(Items listed in a dataset)
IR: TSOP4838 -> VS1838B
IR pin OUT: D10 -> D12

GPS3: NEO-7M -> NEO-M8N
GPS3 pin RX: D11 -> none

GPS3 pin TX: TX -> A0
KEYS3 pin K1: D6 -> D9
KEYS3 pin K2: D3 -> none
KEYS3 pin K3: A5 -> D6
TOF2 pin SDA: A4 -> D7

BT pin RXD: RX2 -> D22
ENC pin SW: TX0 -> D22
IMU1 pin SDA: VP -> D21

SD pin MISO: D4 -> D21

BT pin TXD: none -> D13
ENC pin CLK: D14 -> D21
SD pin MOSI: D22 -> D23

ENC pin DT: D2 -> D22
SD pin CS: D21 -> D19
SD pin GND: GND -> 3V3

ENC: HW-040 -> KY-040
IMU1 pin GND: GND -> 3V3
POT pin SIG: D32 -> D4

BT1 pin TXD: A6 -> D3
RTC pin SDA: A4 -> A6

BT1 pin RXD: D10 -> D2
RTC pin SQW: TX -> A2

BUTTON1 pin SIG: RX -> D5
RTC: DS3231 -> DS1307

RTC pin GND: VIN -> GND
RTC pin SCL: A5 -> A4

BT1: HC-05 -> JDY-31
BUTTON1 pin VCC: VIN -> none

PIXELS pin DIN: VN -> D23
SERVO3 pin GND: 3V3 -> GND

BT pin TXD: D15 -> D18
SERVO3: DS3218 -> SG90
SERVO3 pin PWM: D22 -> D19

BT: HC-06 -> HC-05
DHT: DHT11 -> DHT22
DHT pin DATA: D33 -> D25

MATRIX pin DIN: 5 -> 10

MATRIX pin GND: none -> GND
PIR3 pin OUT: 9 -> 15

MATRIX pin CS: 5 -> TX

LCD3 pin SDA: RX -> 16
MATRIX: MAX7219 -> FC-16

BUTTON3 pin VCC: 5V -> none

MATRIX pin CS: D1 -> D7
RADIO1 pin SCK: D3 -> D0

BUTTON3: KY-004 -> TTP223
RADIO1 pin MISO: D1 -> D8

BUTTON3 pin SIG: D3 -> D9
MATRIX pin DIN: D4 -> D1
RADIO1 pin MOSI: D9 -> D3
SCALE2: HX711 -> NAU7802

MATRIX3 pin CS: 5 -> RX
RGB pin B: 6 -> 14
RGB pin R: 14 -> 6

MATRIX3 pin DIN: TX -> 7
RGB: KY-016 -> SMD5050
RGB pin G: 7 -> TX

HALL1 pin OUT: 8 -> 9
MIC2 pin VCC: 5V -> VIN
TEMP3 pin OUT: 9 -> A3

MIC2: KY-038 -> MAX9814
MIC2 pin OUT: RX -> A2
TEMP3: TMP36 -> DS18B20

* WHAT YOU WILL DO *
Lines from the one containing "RGB pin R: 14 -> 6" through the end of the entries above must be copied exactly; include both ends and no other lines.

* YOUR RESPONSE *
RGB pin R: 14 -> 6

MATRIX3 pin DIN: TX -> 7
RGB: KY-016 -> SMD5050
RGB pin G: 7 -> TX

HALL1 pin OUT: 8 -> 9
MIC2 pin VCC: 5V -> VIN
TEMP3 pin OUT: 9 -> A3

MIC2: KY-038 -> MAX9814
MIC2 pin OUT: RX -> A2
TEMP3: TMP36 -> DS18B20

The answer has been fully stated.